— GOAL OF THE EXERCISE —
Transcribe each record exactly. Include every one.

============

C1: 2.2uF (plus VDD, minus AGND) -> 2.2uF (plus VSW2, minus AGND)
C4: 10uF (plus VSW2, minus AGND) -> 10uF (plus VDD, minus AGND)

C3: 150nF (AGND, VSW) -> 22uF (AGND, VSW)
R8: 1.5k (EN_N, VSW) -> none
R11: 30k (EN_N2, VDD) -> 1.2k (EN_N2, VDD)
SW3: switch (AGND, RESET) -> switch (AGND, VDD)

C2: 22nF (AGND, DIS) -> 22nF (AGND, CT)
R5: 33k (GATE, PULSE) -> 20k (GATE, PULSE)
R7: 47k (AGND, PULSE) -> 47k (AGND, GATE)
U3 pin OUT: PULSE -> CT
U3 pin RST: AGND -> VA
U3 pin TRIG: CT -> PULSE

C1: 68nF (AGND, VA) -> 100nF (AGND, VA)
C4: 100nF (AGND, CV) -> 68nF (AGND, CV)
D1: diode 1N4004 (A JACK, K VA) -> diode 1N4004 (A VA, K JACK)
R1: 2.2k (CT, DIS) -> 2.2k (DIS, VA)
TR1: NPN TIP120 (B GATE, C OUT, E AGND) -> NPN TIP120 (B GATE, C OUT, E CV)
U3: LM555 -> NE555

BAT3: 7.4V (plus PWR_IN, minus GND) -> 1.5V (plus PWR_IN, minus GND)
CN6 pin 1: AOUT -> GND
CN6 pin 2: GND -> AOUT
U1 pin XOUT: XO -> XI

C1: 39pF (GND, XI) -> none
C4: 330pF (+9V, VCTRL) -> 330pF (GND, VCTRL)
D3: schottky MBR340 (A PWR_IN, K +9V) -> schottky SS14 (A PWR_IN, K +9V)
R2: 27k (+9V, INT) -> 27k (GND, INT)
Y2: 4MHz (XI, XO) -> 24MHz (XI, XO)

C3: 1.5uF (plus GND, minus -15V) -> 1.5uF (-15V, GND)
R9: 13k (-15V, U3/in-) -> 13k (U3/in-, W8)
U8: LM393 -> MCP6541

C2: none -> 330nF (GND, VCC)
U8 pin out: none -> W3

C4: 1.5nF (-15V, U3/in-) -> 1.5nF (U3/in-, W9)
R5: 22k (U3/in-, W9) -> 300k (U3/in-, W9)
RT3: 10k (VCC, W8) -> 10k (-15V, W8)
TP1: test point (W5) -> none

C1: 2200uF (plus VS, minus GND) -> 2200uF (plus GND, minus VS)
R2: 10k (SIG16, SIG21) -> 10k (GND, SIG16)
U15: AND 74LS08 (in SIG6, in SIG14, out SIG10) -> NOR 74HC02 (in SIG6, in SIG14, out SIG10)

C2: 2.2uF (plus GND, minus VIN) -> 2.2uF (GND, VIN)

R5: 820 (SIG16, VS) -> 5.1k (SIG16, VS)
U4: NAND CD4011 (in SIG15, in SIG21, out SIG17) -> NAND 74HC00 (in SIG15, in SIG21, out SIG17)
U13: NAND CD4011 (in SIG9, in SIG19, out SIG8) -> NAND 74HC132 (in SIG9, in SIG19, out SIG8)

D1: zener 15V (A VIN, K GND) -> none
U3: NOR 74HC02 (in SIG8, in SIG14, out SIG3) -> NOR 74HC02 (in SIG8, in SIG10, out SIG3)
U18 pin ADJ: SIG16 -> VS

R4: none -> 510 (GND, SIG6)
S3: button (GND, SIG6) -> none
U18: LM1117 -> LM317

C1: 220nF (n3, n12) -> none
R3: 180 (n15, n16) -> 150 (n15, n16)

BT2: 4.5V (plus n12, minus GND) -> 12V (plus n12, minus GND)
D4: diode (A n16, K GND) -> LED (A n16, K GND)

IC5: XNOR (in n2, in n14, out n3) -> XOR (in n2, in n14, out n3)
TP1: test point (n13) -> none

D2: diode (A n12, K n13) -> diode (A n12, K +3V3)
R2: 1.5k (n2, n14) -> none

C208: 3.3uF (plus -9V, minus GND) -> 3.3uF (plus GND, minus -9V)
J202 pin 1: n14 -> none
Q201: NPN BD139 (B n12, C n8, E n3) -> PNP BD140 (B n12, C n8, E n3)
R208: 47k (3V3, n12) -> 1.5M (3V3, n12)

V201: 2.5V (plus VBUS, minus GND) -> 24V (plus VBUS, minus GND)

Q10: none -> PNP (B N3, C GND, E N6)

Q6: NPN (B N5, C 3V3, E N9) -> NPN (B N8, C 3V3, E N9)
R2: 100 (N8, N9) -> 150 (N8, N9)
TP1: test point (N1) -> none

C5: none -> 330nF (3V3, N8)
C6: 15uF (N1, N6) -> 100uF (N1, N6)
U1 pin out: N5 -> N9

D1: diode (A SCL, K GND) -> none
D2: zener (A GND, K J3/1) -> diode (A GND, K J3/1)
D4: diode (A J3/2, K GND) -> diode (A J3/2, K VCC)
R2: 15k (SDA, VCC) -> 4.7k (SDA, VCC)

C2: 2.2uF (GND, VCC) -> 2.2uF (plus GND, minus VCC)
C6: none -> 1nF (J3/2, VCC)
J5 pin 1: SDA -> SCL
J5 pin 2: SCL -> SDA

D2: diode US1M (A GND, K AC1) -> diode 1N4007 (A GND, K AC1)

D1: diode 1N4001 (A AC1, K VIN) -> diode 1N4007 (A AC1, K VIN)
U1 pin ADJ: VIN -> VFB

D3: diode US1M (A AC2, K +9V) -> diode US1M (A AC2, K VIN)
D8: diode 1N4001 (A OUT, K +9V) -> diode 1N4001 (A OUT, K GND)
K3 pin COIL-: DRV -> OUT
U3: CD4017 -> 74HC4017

============

— ANSWER TO THIS PROBLEM —
C1: 2.2uF (plus VDD, minus AGND) -> 2.2uF (plus VSW2, minus AGND)
C4: 10uF (plus VSW2, minus AGND) -> 10uF (plus VDD, minus AGND)

C3: 150nF (AGND, VSW) -> 22uF (AGND, VSW)
R8: 1.5k (EN_N, VSW) -> none
R11: 30k (EN_N2, VDD) -> 1.2k (EN_N2, VDD)
SW3: switch (AGND, RESET) -> switch (AGND, VDD)

C2: 22nF (AGND, DIS) -> 22nF (AGND, CT)
R5: 33k (GATE, PULSE) -> 20k (GATE, PULSE)
R7: 47k (AGND, PULSE) -> 47k (AGND, GATE)
U3 pin OUT: PULSE -> CT
U3 pin RST: AGND -> VA
U3 pin TRIG: CT -> PULSE

C1: 68nF (AGND, VA) -> 100nF (AGND, VA)
C4: 100nF (AGND, CV) -> 68nF (AGND, CV)
D1: diode 1N4004 (A JACK, K VA) -> diode 1N4004 (A VA, K JACK)
R1: 2.2k (CT, DIS) -> 2.2k (DIS, VA)
TR1: NPN TIP120 (B GATE, C OUT, E AGND) -> NPN TIP120 (B GATE, C OUT, E CV)
U3: LM555 -> NE555

BAT3: 7.4V (plus PWR_IN, minus GND) -> 1.5V (plus PWR_IN, minus GND)
CN6 pin 1: AOUT -> GND
CN6 pin 2: GND -> AOUT
U1 pin XOUT: XO -> XI

C1: 39pF (GND, XI) -> none
C4: 330pF (+9V, VCTRL) -> 330pF (GND, VCTRL)
D3: schottky MBR340 (A PWR_IN, K +9V) -> schottky SS14 (A PWR_IN, K +9V)
R2: 27k (+9V, INT) -> 27k (GND, INT)
Y2: 4MHz (XI, XO) -> 24MHz (XI, XO)

C3: 1.5uF (plus GND, minus -15V) -> 1.5uF (-15V, GND)
R9: 13k (-15V, U3/in-) -> 13k (U3/in-, W8)
U8: LM393 -> MCP6541

C2: none -> 330nF (GND, VCC)
U8 pin out: none -> W3

C4: 1.5nF (-15V, U3/in-) -> 1.5nF (U3/in-, W9)
R5: 22k (U3/in-, W9) -> 300k (U3/in-, W9)
RT3: 10k (VCC, W8) -> 10k (-15V, W8)
TP1: test point (W5) -> none

C1: 2200uF (plus VS, minus GND) -> 2200uF (plus GND, minus VS)
R2: 10k (SIG16, SIG21) -> 10k (GND, SIG16)
U15: AND 74LS08 (in SIG6, in SIG14, out SIG10) -> NOR 74HC02 (in SIG6, in SIG14, out SIG10)

C2: 2.2uF (plus GND, minus VIN) -> 2.2uF (GND, VIN)

R5: 820 (SIG16, VS) -> 5.1k (SIG16, VS)
U4: NAND CD4011 (in SIG15, in SIG21, out SIG17) -> NAND 74HC00 (in SIG15, in SIG21, out SIG17)
U13: NAND CD4011 (in SIG9, in SIG19, out SIG8) -> NAND 74HC132 (in SIG9, in SIG19, out SIG8)

D1: zener 15V (A VIN, K GND) -> none
U3: NOR 74HC02 (in SIG8, in SIG14, out SIG3) -> NOR 74HC02 (in SIG8, in SIG10, out SIG3)
U18 pin ADJ: SIG16 -> VS

R4: none -> 510 (GND, SIG6)
S3: button (GND, SIG6) -> none
U18: LM1117 -> LM317

C1: 220nF (n3, n12) -> none
R3: 180 (n15, n16) -> 150 (n15, n16)

BT2: 4.5V (plus n12, minus GND) -> 12V (plus n12, minus GND)
D4: diode (A n16, K GND) -> LED (A n16, K GND)

IC5: XNOR (in n2, in n14, out n3) -> XOR (in n2, in n14, out n3)
TP1: test point (n13) -> none

D2: diode (A n12, K n13) -> diode (A n12, K +3V3)
R2: 1.5k (n2, n14) -> none

C208: 3.3uF (plus -9V, minus GND) -> 3.3uF (plus GND, minus -9V)
J202 pin 1: n14 -> none
Q201: NPN BD139 (B n12, C n8, E n3) -> PNP BD140 (B n12, C n8, E n3)
R208: 47k (3V3, n12) -> 1.5M (3V3, n12)

V201: 2.5V (plus VBUS, minus GND) -> 24V (plus VBUS, minus GND)

Q10: none -> PNP (B N3, C GND, E N6)

Q6: NPN (B N5, C 3V3, E N9) -> NPN (B N8, C 3V3, E N9)
R2: 100 (N8, N9) -> 150 (N8, N9)
TP1: test point (N1) -> none

C5: none -> 330nF (3V3, N8)
C6: 15uF (N1, N6) -> 100uF (N1, N6)
U1 pin out: N5 -> N9

D1: diode (A SCL, K GND) -> none
D2: zener (A GND, K J3/1) -> diode (A GND, K J3/1)
D4: diode (A J3/2, K GND) -> diode (A J3/2, K VCC)
R2: 15k (SDA, VCC) -> 4.7k (SDA, VCC)

C2: 2.2uF (GND, VCC) -> 2.2uF (plus GND, minus VCC)
C6: none -> 1nF (J3/2, VCC)
J5 pin 1: SDA -> SCL
J5 pin 2: SCL -> SDA

D2: diode US1M (A GND, K AC1) -> diode 1N4007 (A GND, K AC1)

D1: diode 1N4001 (A AC1, K VIN) -> diode 1N4007 (A AC1, K VIN)
U1 pin ADJ: VIN -> VFB

D3: diode US1M (A AC2, K +9V) -> diode US1M (A AC2, K VIN)
D8: diode 1N4001 (A OUT, K +9V) -> diode 1N4001 (A OUT, K GND)
K3 pin COIL-: DRV -> OUT
U3: CD4017 -> 74HC4017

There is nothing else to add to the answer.